··· Provided data ···
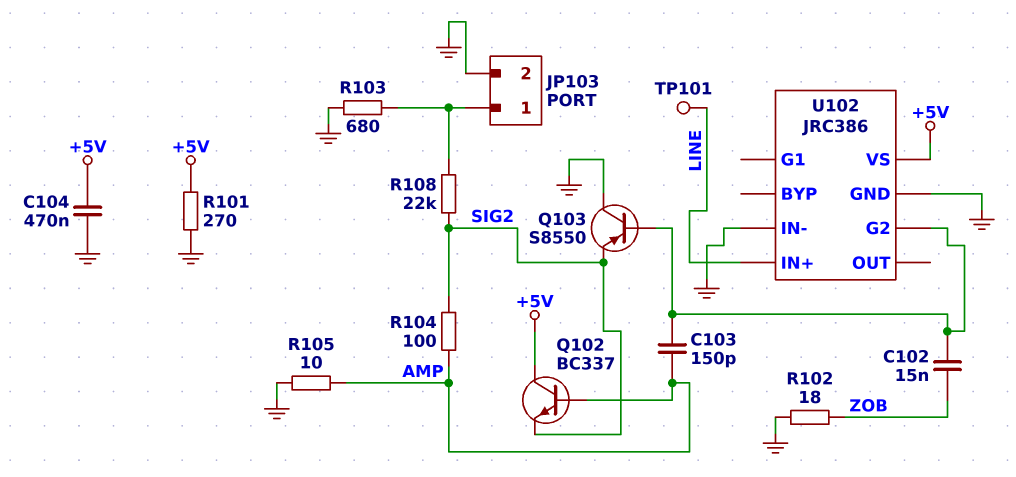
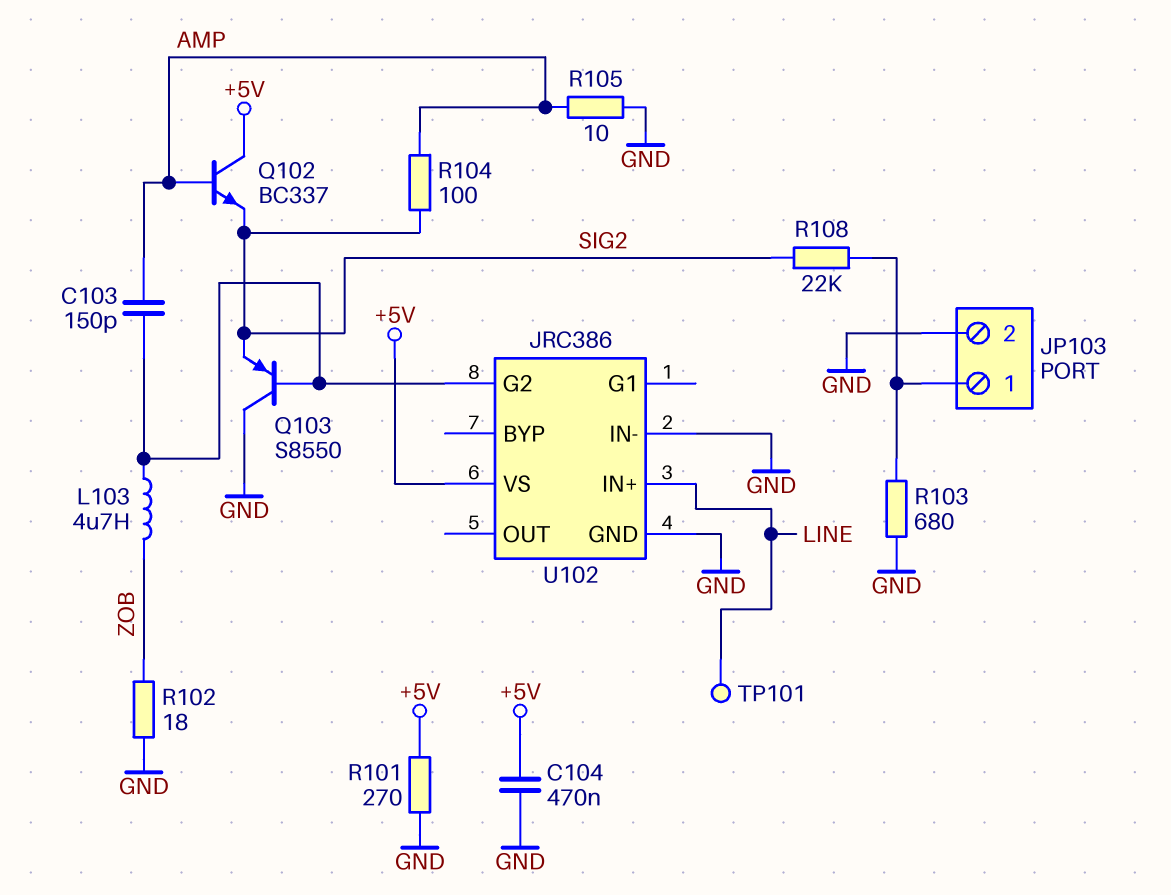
C102: 15nF (U102/G2, ZOB) -> none
L103: none -> 4.7uH (U102/G2, ZOB)

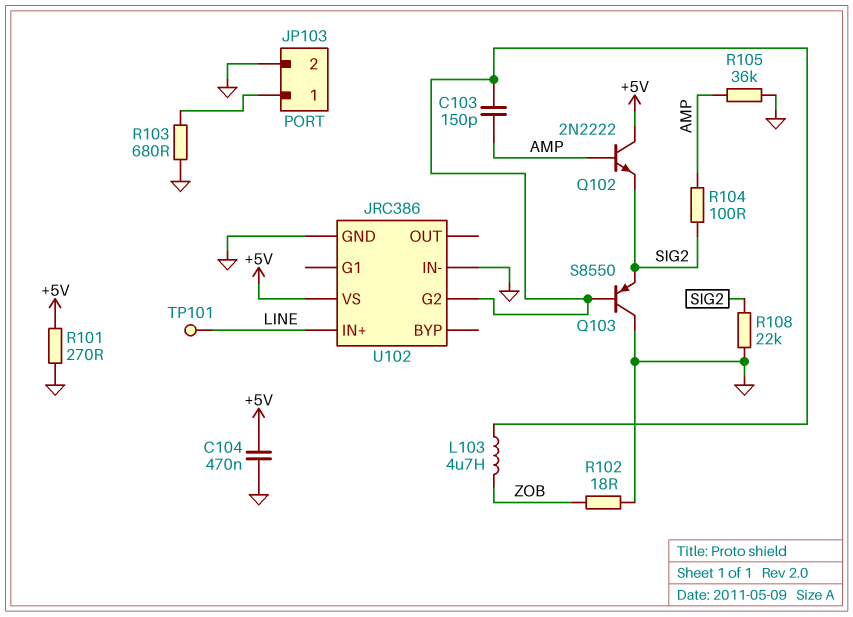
Q102: NPN BC337 (B AMP, C +5V, E SIG2) -> NPN 2N2222 (B AMP, C +5V, E SIG2)
R105: 10 (AMP, GND) -> 36k (AMP, GND)
R108: 22k (JP103/1, SIG2) -> 22k (GND, SIG2)

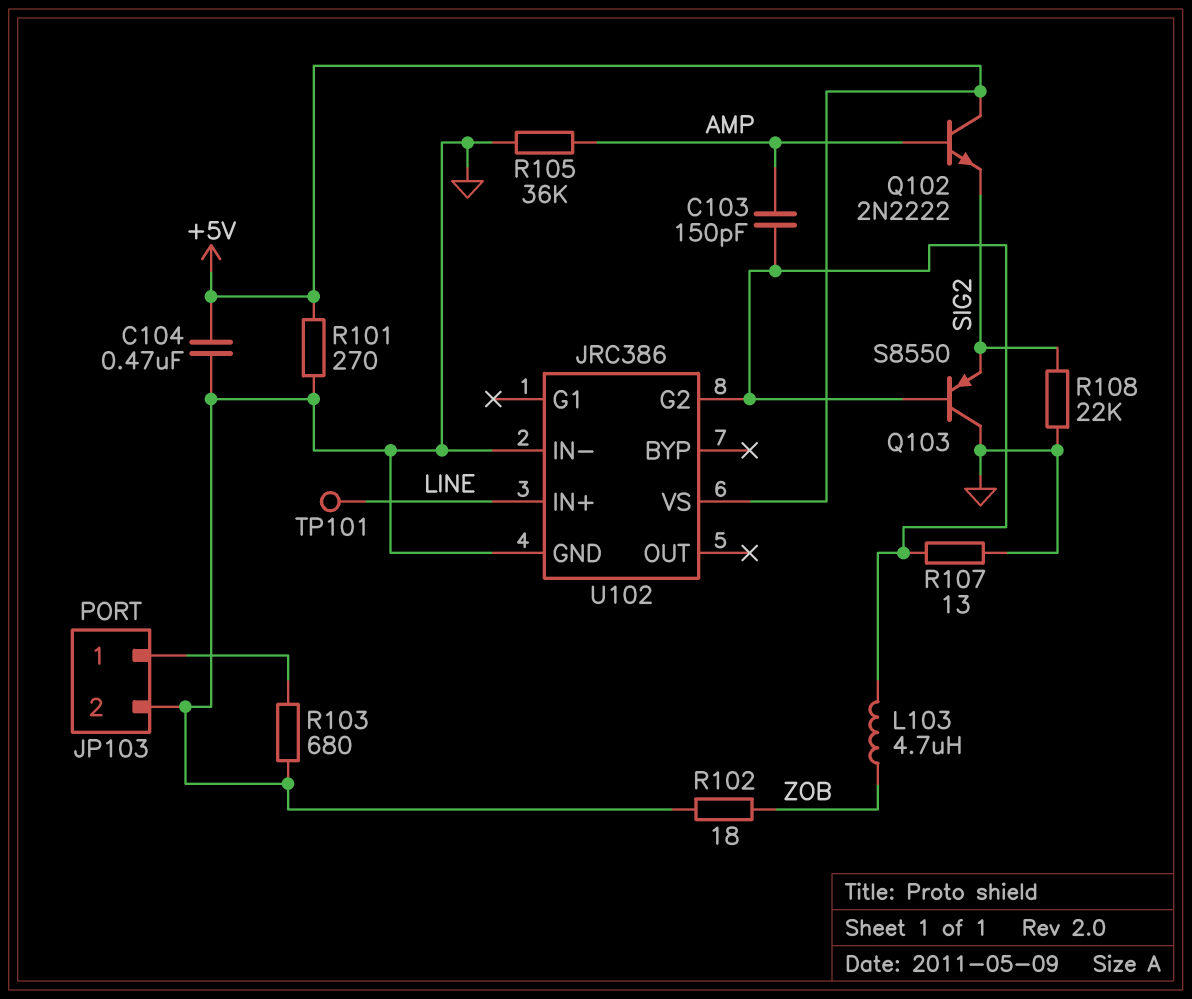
R104: 100 (AMP, SIG2) -> none
R107: none -> 13 (GND, U102/G2)

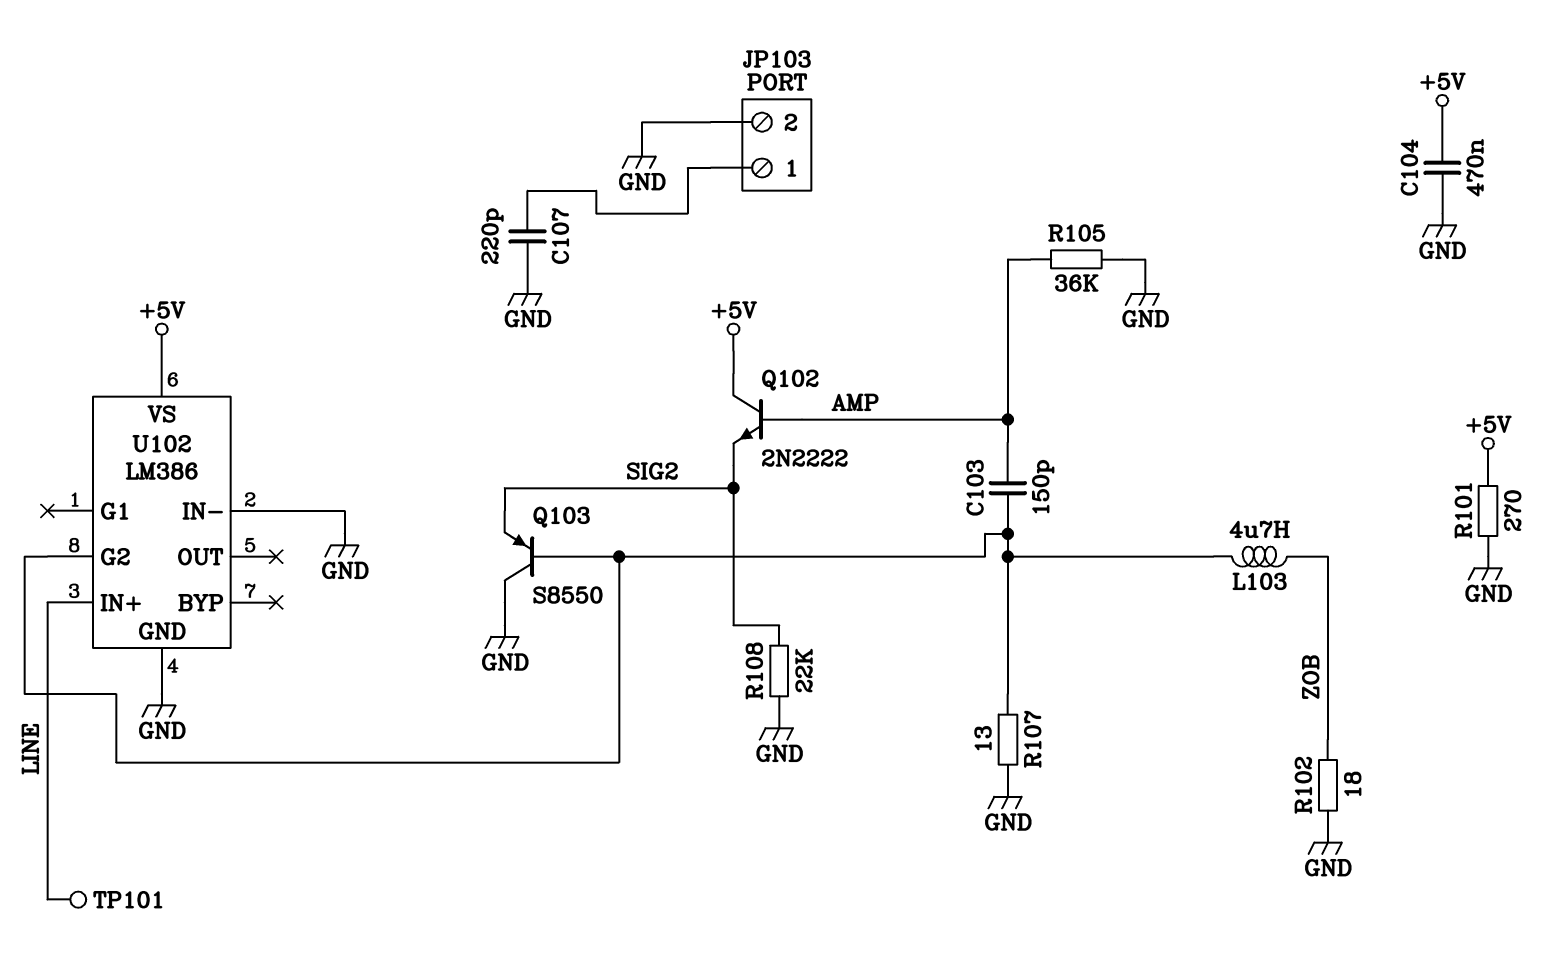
C107: none -> 220pF (GND, JP103/1)
R103: 680 (GND, JP103/1) -> none
U102: JRC386 -> LM386

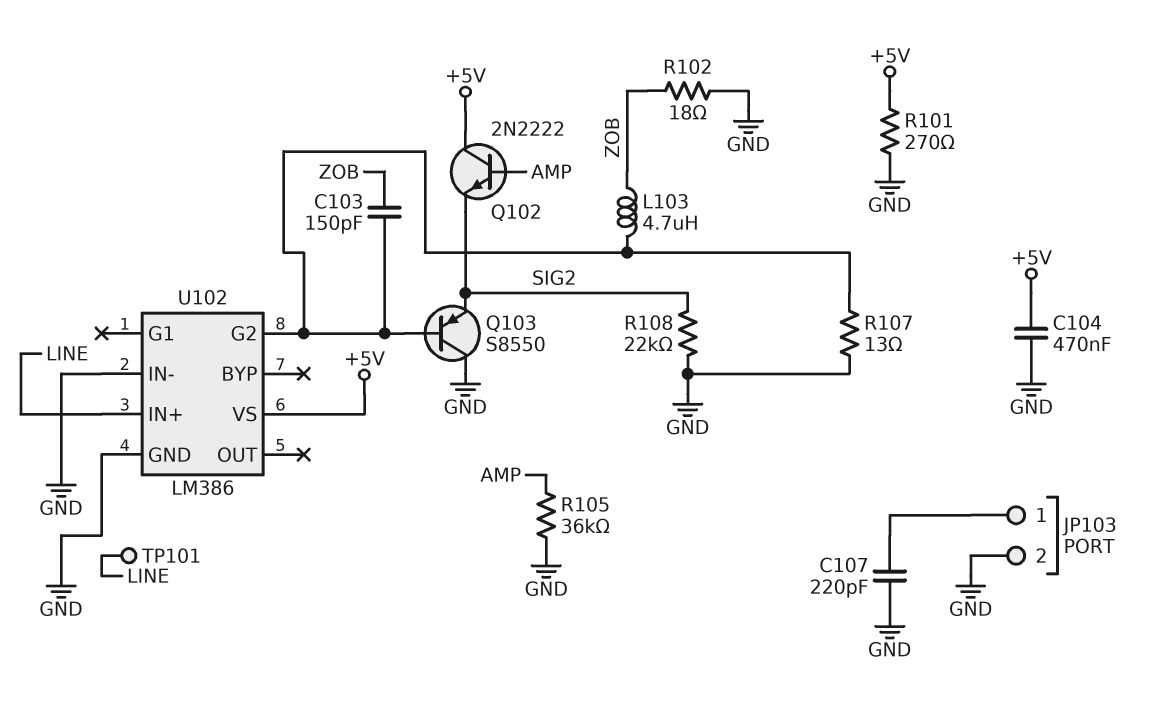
C103: 150pF (AMP, U102/G2) -> 150pF (U102/G2, ZOB)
···
• Exercise prompt:
Please return the entries above exactly as they appear, but without the pictures.

• Exercise answer:
C102: 15nF (U102/G2, ZOB) -> none
L103: none -> 4.7uH (U102/G2, ZOB)

Q102: NPN BC337 (B AMP, C +5V, E SIG2) -> NPN 2N2222 (B AMP, C +5V, E SIG2)
R105: 10 (AMP, GND) -> 36k (AMP, GND)
R108: 22k (JP103/1, SIG2) -> 22k (GND, SIG2)

R104: 100 (AMP, SIG2) -> none
R107: none -> 13 (GND, U102/G2)

C107: none -> 220pF (GND, JP103/1)
R103: 680 (GND, JP103/1) -> none
U102: JRC386 -> LM386

C103: 150pF (AMP, U102/G2) -> 150pF (U102/G2, ZOB)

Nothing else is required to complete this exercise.